Write out the stretch of lines below that begins at the line with "green brick M14:N14" and ends at the line with "tan slope L7:L8 level 1 top 7 -> none", including both, exactly as given and nothing more.

╭─ SOURCE DATA

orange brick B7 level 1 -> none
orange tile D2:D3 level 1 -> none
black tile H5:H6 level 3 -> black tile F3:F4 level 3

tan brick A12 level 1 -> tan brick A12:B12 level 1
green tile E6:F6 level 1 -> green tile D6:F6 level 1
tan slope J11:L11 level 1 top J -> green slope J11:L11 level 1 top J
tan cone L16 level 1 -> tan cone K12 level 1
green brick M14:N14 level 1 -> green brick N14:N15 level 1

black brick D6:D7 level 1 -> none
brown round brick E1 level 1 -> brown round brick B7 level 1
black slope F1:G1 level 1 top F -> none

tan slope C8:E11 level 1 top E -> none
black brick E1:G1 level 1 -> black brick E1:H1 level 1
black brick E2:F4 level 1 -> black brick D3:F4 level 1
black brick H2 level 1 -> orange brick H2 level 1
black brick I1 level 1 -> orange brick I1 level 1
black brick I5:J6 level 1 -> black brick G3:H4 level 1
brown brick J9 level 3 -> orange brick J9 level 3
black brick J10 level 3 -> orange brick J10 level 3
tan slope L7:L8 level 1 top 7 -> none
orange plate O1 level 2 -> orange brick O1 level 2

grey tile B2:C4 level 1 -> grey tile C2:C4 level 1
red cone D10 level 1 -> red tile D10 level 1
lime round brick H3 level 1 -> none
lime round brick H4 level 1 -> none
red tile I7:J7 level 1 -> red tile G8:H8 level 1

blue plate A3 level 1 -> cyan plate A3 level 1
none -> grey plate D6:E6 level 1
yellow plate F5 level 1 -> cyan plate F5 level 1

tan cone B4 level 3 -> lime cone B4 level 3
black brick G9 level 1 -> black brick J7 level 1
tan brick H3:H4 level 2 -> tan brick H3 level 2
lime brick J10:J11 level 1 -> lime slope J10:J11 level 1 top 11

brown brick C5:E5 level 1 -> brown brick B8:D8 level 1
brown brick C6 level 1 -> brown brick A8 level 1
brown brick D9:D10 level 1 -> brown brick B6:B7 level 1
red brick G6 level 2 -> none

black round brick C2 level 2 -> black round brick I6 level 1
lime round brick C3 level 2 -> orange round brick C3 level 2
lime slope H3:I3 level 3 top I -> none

╰─

REPLY TO THE TASK.
green brick M14:N14 level 1 -> green brick N14:N15 level 1

black brick D6:D7 level 1 -> none
brown round brick E1 level 1 -> brown round brick B7 level 1
black slope F1:G1 level 1 top F -> none

tan slope C8:E11 level 1 top E -> none
black brick E1:G1 level 1 -> black brick E1:H1 level 1
black brick E2:F4 level 1 -> black brick D3:F4 level 1
black brick H2 level 1 -> orange brick H2 level 1
black brick I1 level 1 -> orange brick I1 level 1
black brick I5:J6 level 1 -> black brick G3:H4 level 1
brown brick J9 level 3 -> orange brick J9 level 3
black brick J10 level 3 -> orange brick J10 level 3
tan slope L7:L8 level 1 top 7 -> none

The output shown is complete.